WHAT THE EXERCISE ASKS>
Every entry below should be printed exactly, without its images.

[Before-and-after object listings]
+ + + + +

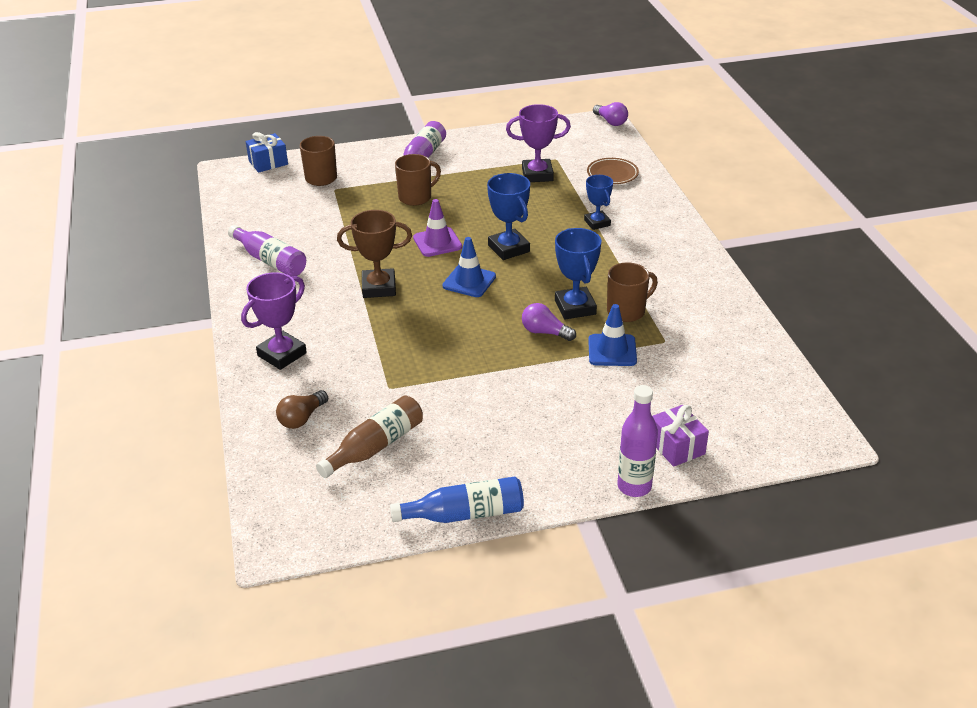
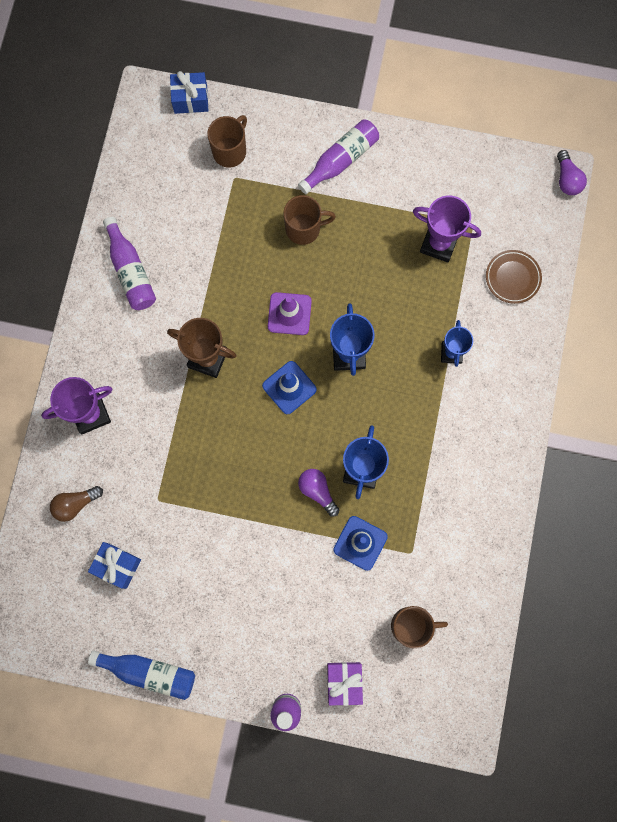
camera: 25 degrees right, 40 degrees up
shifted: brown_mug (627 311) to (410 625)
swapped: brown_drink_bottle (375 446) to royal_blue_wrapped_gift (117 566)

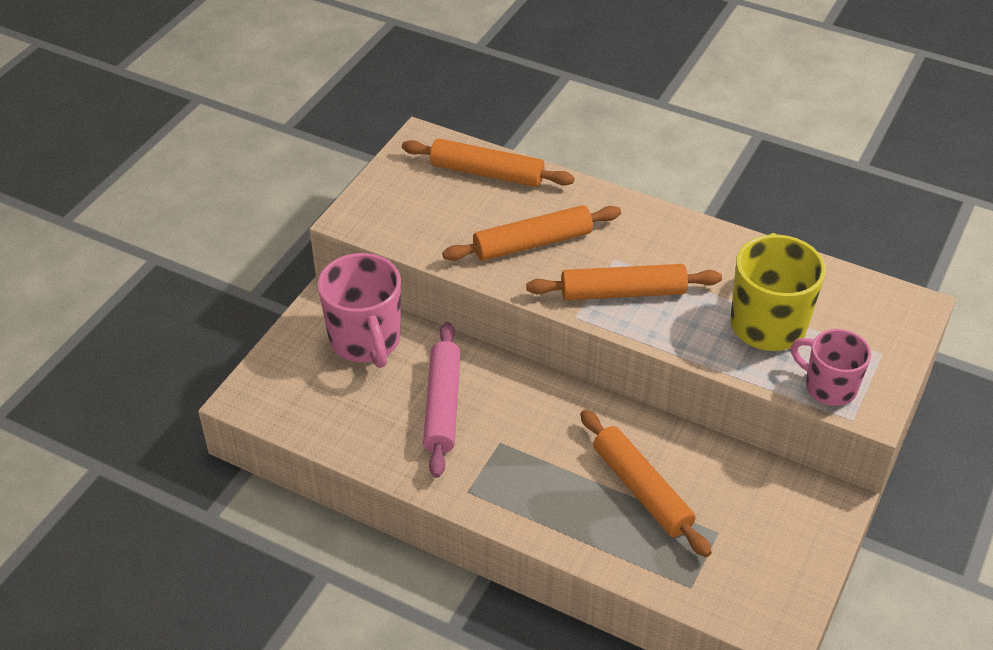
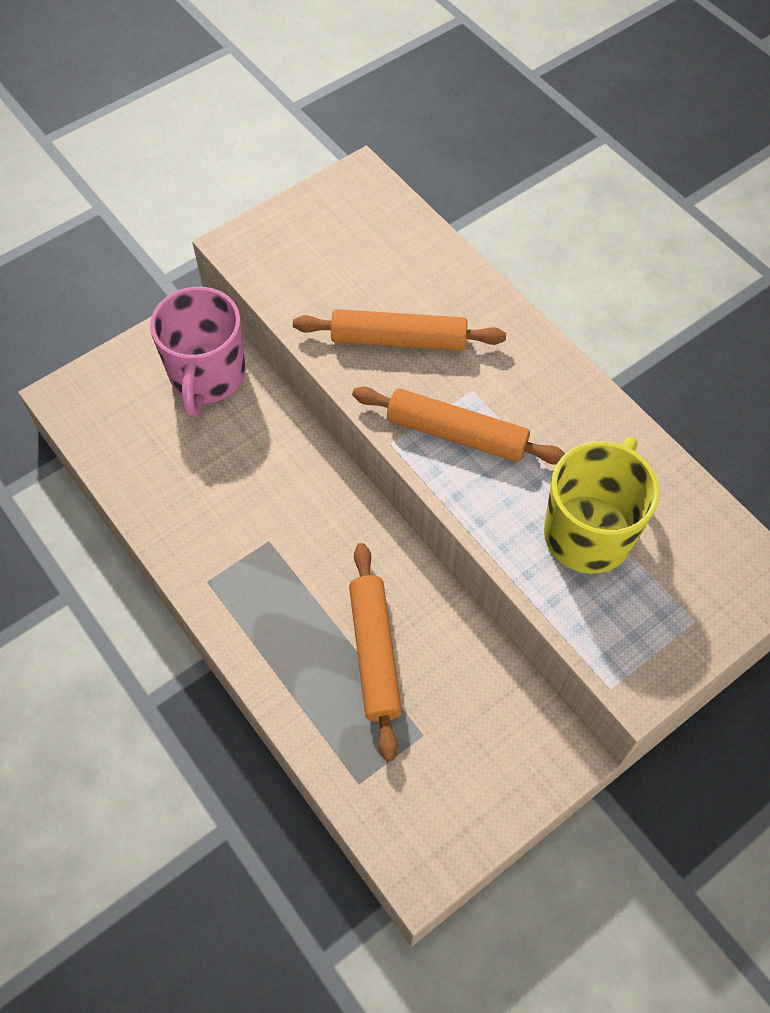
camera: 25 degrees right, 15 degrees up
gone: bright_orange_dough_roller (487 173); rosy_dough_roller (442 406); rosy_mug (828 387)

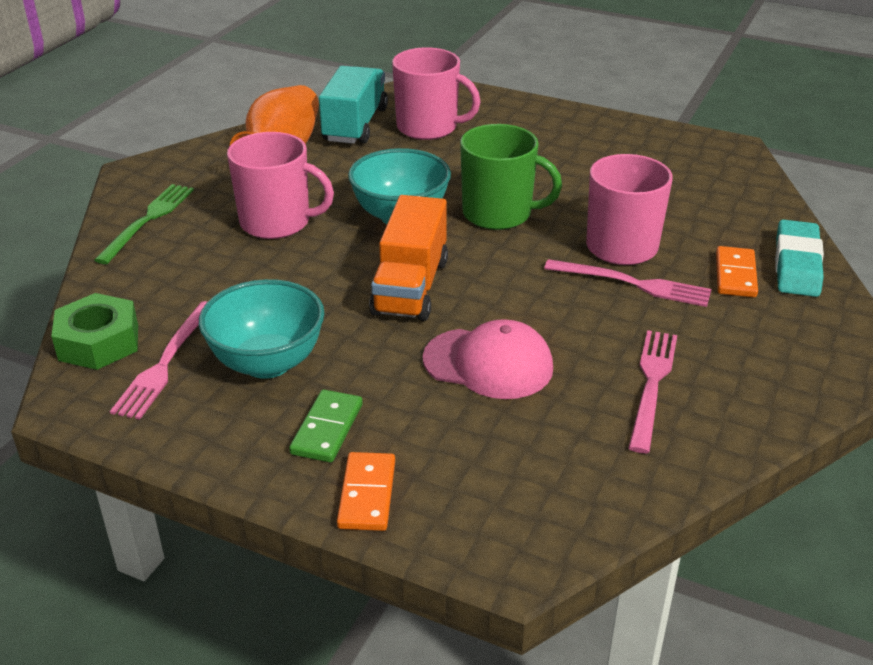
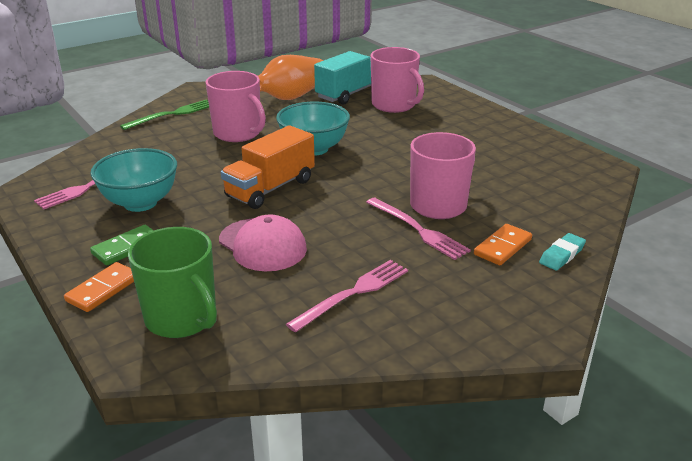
camera: 30 degrees right, 5 degrees down
gone: green_hex_nut (99 342)
shifted: green_mug (499 214) to (182 318)
scaled: teal_pencil_eraser (797 265) = (562 255) x0.61

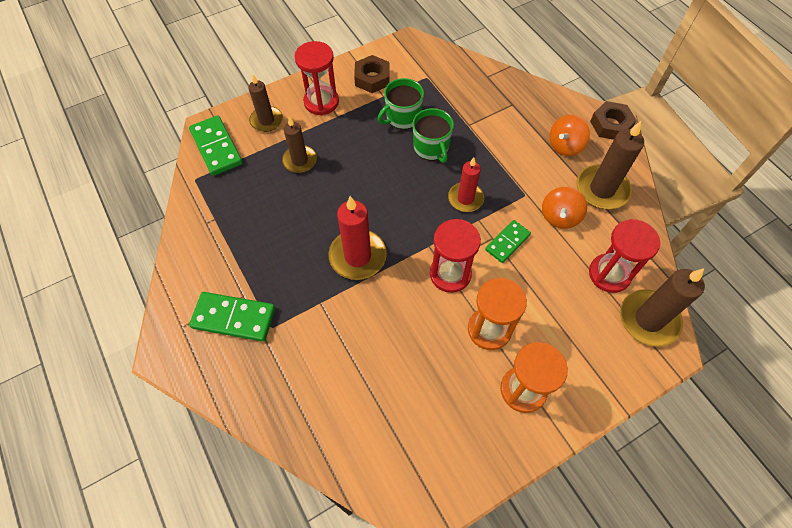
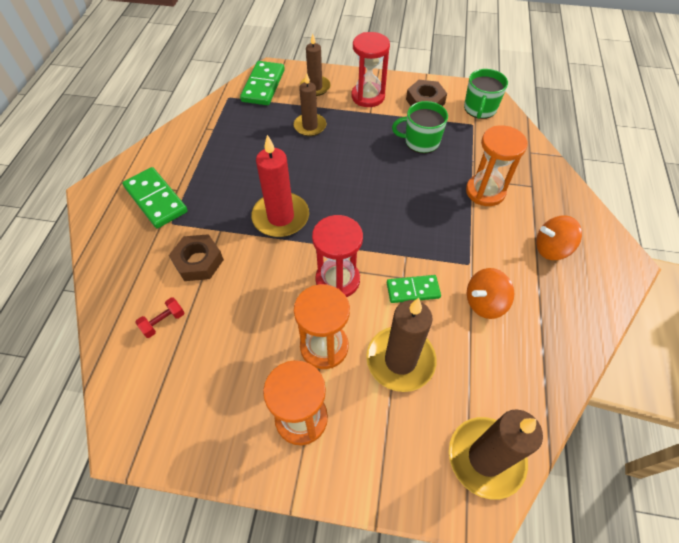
camera: 40 degrees right, 5 degrees down
gone: scarlet_wax_candle (465 198); scarlet_sand_timer (609 274)
new: scarlet_free_weight (163 322); bright_orange_sand_timer (485 191)
shifted: green_mug (431 148) to (480 109); brown_wax_candle (602 189) to (400 360); brown_hex_nut (610 125) to (198 261)

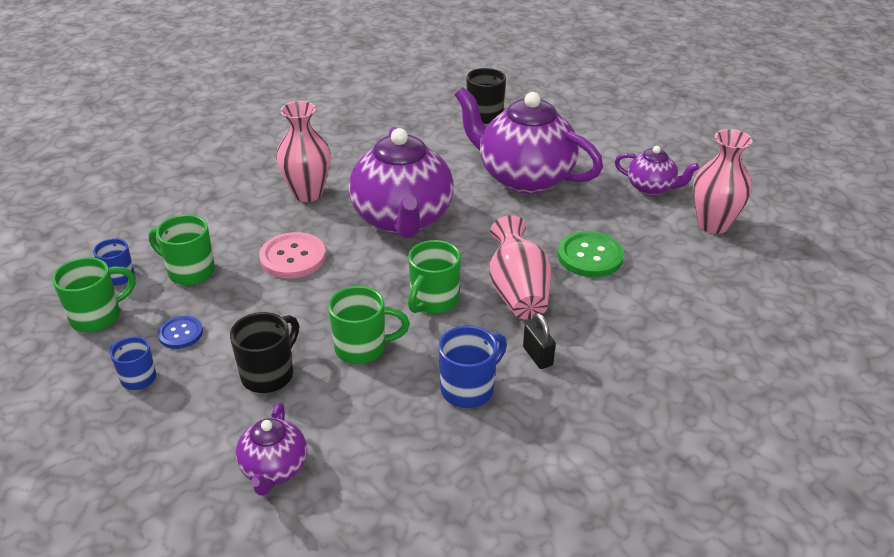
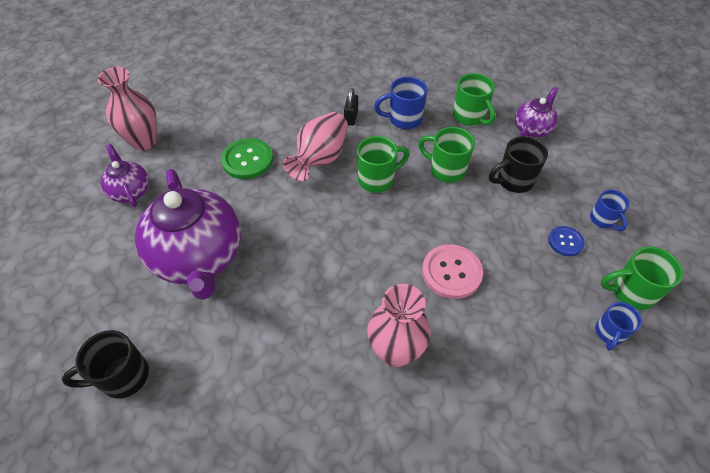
camera: 145 degrees left, 15 degrees up
gone: purple_tea_pot (402 219)
shifted: green_mug (189 271) to (469 117)

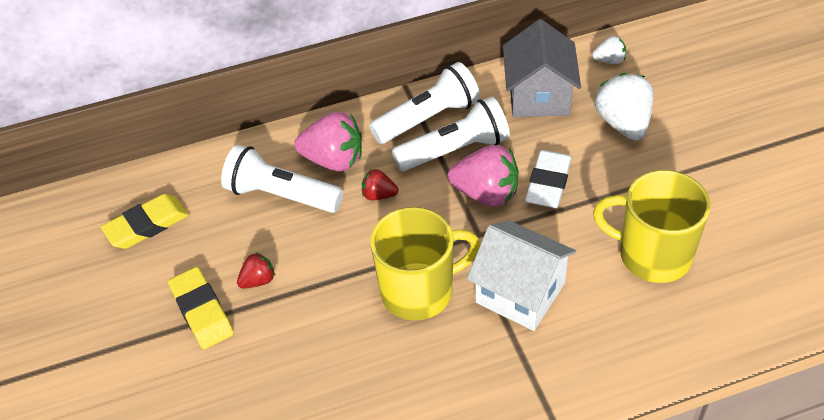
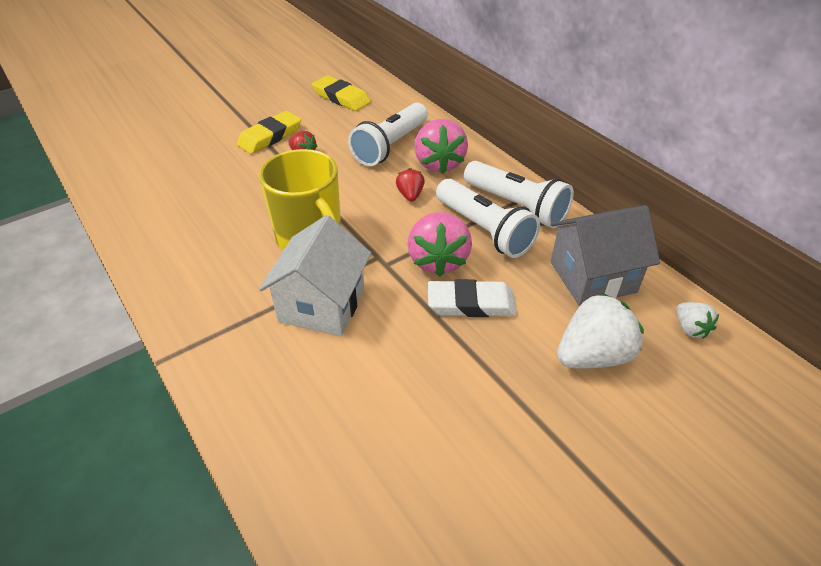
camera: 70 degrees right, 5 degrees down
gone: yellow_mug (652 255)
rotated: white_torch (281 195) = (390 146) 150 degrees counterclockwise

+ + + + +

ANSWER BELOW>
camera: 25 degrees right, 40 degrees up
shifted: brown_mug (627 311) to (410 625)
swapped: brown_drink_bottle (375 446) to royal_blue_wrapped_gift (117 566)

camera: 25 degrees right, 15 degrees up
gone: bright_orange_dough_roller (487 173); rosy_dough_roller (442 406); rosy_mug (828 387)

camera: 30 degrees right, 5 degrees down
gone: green_hex_nut (99 342)
shifted: green_mug (499 214) to (182 318)
scaled: teal_pencil_eraser (797 265) = (562 255) x0.61

camera: 40 degrees right, 5 degrees down
gone: scarlet_wax_candle (465 198); scarlet_sand_timer (609 274)
new: scarlet_free_weight (163 322); bright_orange_sand_timer (485 191)
shifted: green_mug (431 148) to (480 109); brown_wax_candle (602 189) to (400 360); brown_hex_nut (610 125) to (198 261)

camera: 145 degrees left, 15 degrees up
gone: purple_tea_pot (402 219)
shifted: green_mug (189 271) to (469 117)

camera: 70 degrees right, 5 degrees down
gone: yellow_mug (652 255)
rotated: white_torch (281 195) = (390 146) 150 degrees counterclockwise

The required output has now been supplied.